- TASK STATEMENT:
Count how many lines in the data hold the word "yellow", and give that number alone.

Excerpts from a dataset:

────────────────────

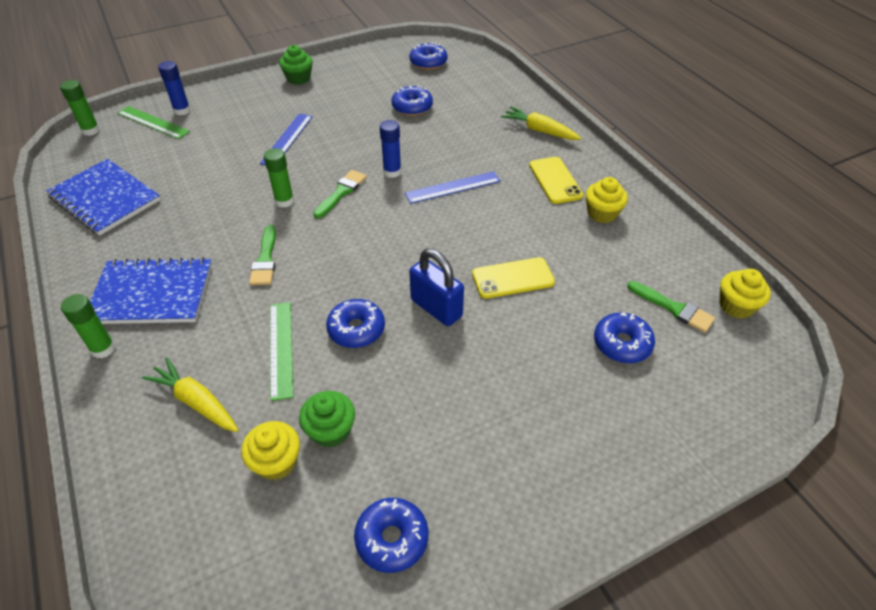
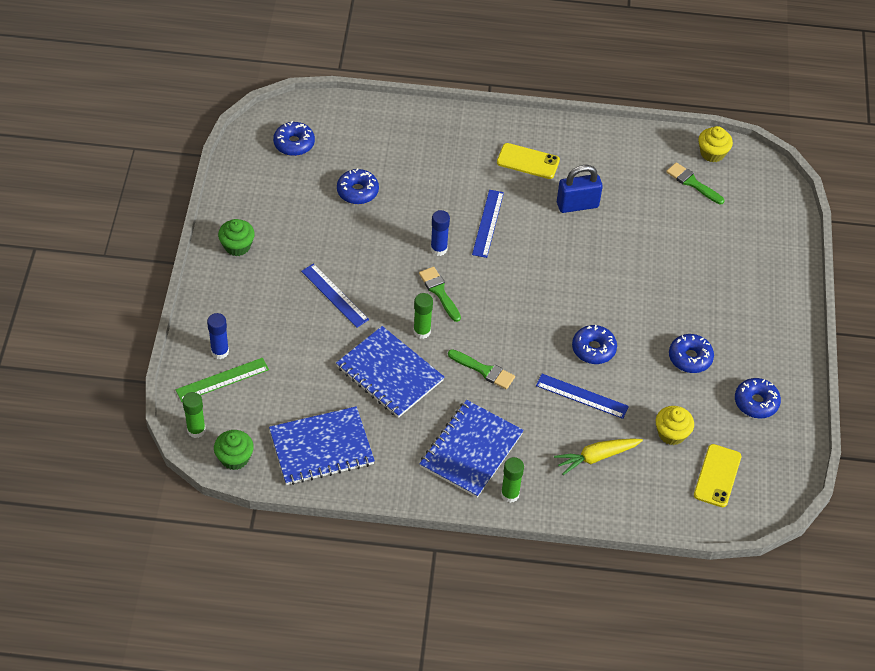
camera: 60 degrees left, 5 degrees up
(219, 202) = (389, 373): none -> blue notebook
(281, 349) = (582, 396): green ruler -> blue ruler
(330, 430) = (666, 398): green cupcake -> green cupcake (234, 458)
(436, 308) = (605, 298): blue padlock -> blue padlock (577, 205)
(513, 278) = (608, 244): yellow phone -> yellow phone (717, 476)
(539, 130) = (460, 132): yellow carrot -> none
(602, 213) = (583, 159): yellow cupcake -> none
(622, 344) = (701, 226): blue donut -> blue donut (690, 358)
(674, 308) = (692, 183): green brush -> green brush turned 120 degrees counterclockwise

────────────────────

- SOLUTION FOR THIS TASK:
3